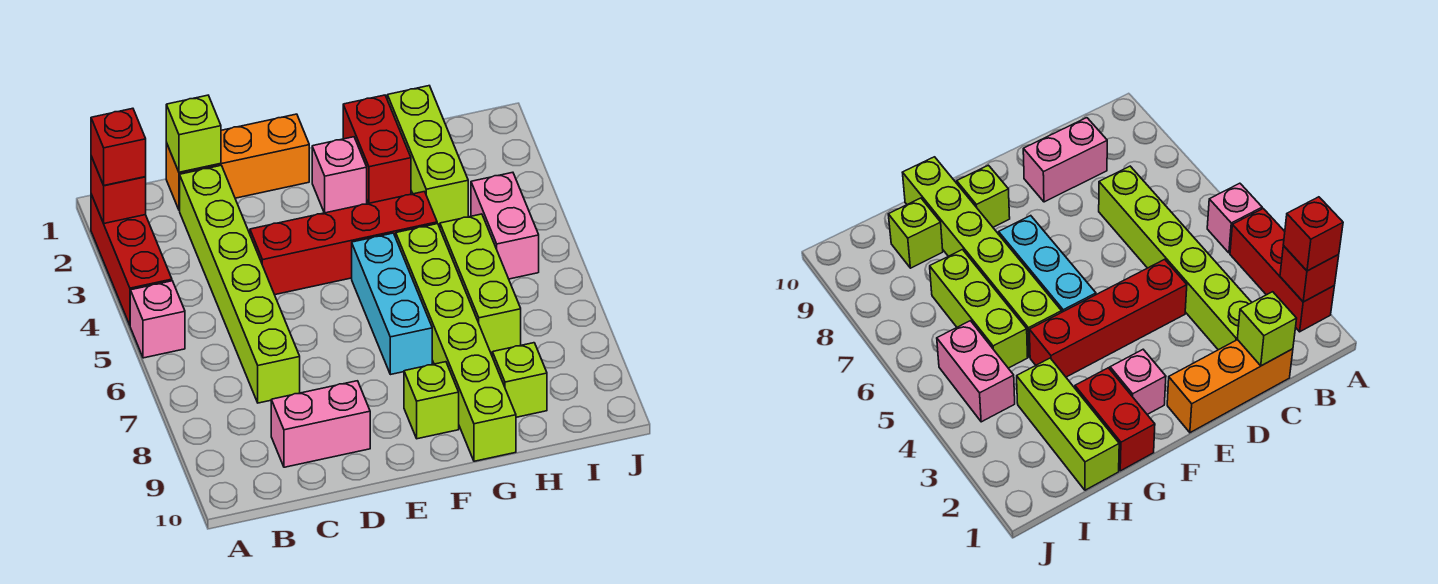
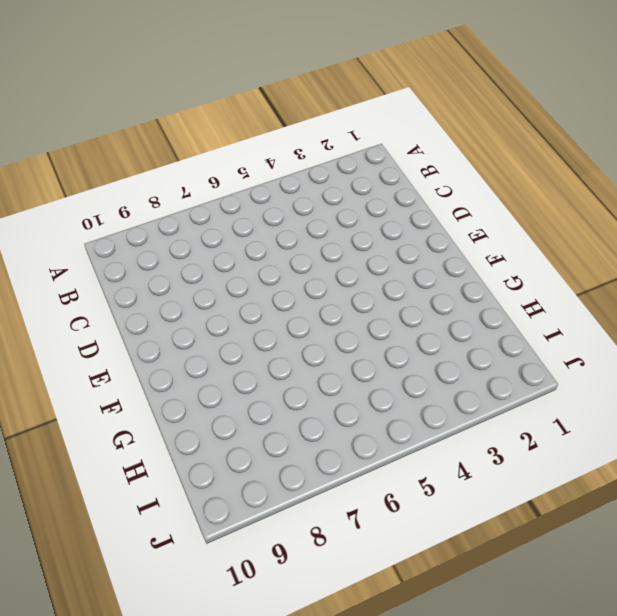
none -> red 1x3 brick [91,194,172,325]
none -> pink 1x1 brick [130,281,185,358]
none -> orange 1x3 brick [166,114,309,210]

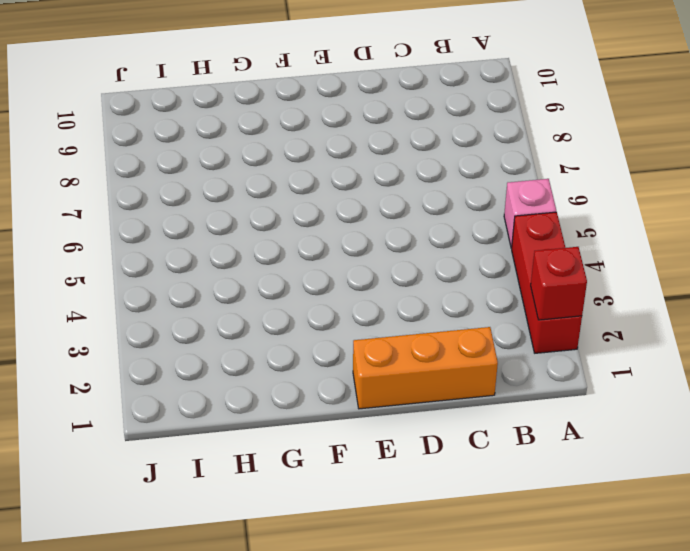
none -> lime 1x6 brick [180,165,300,403]
none -> pink 1x2 brick [271,381,370,467]
none -> red 1x4 brick [250,192,437,295]

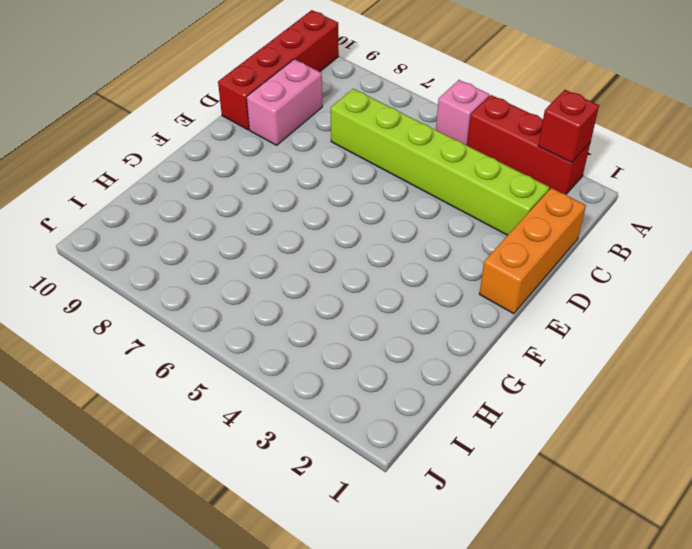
red 1x4 brick [218,10,339,130] -> red 1x4 brick moved to [250,192,437,295]
none -> pink 1x1 brick [312,137,367,213]
none -> cyan 1x3 brick [352,233,432,375]
none -> lime 1x1 brick [404,362,459,439]

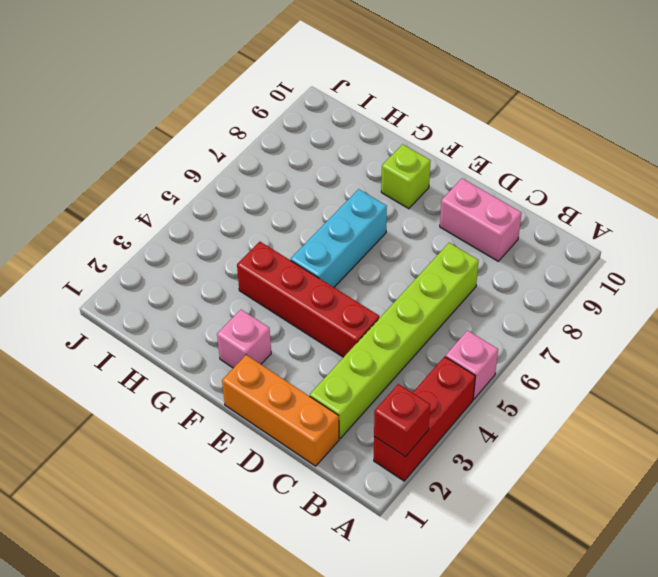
none -> red 1x2 brick [343,95,411,203]
none -> lime 1x6 brick [396,224,516,461]
none -> lime 1x3 brick [387,86,468,224]

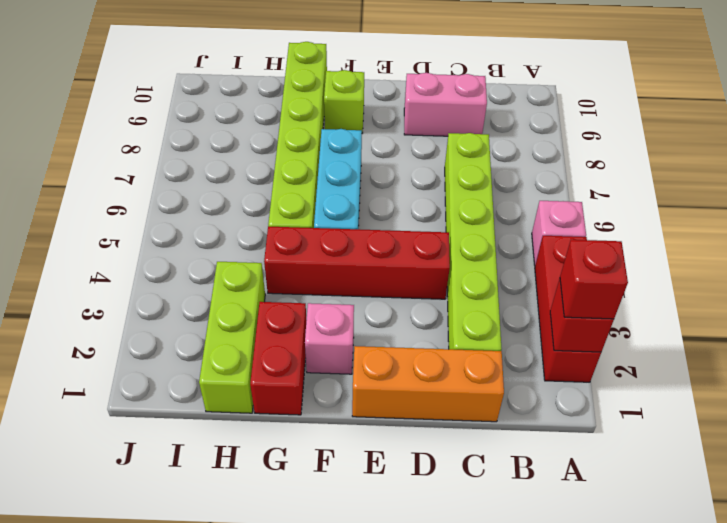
none -> lime 1x3 brick [440,214,521,353]
none -> lime 1x1 brick [492,343,547,417]
none -> pink 1x2 brick [471,172,539,279]

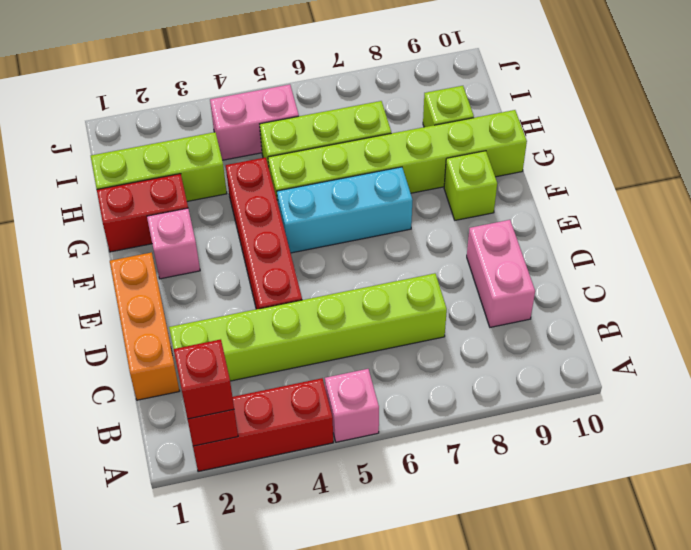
none -> lime 1x1 brick [166,95,221,172]

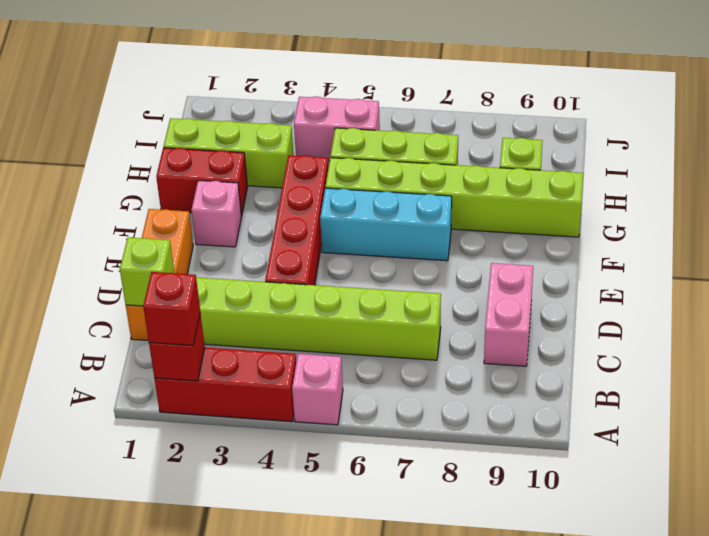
none -> lime 1x1 brick [404,362,459,439]

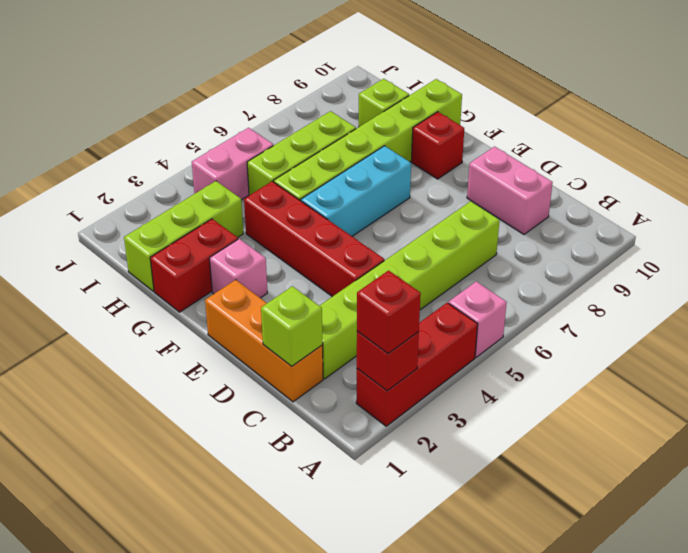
red 1x1 brick [412,112,464,179] -> lime 1x1 brick [404,362,459,439]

++++

▸ **Your assignment**
Each record has to be set down verbatim, and the pictures must not appear in the copy.

▸ **Answer for the task**
none -> red 1x3 brick [91,194,172,325]
none -> pink 1x1 brick [130,281,185,358]
none -> orange 1x3 brick [166,114,309,210]

none -> lime 1x6 brick [180,165,300,403]
none -> pink 1x2 brick [271,381,370,467]
none -> red 1x4 brick [250,192,437,295]

red 1x4 brick [218,10,339,130] -> red 1x4 brick moved to [250,192,437,295]
none -> pink 1x1 brick [312,137,367,213]
none -> cyan 1x3 brick [352,233,432,375]
none -> lime 1x1 brick [404,362,459,439]

none -> red 1x2 brick [343,95,411,203]
none -> lime 1x6 brick [396,224,516,461]
none -> lime 1x3 brick [387,86,468,224]

none -> lime 1x3 brick [440,214,521,353]
none -> lime 1x1 brick [492,343,547,417]
none -> pink 1x2 brick [471,172,539,279]

none -> lime 1x1 brick [166,95,221,172]

none -> lime 1x1 brick [404,362,459,439]

red 1x1 brick [412,112,464,179] -> lime 1x1 brick [404,362,459,439]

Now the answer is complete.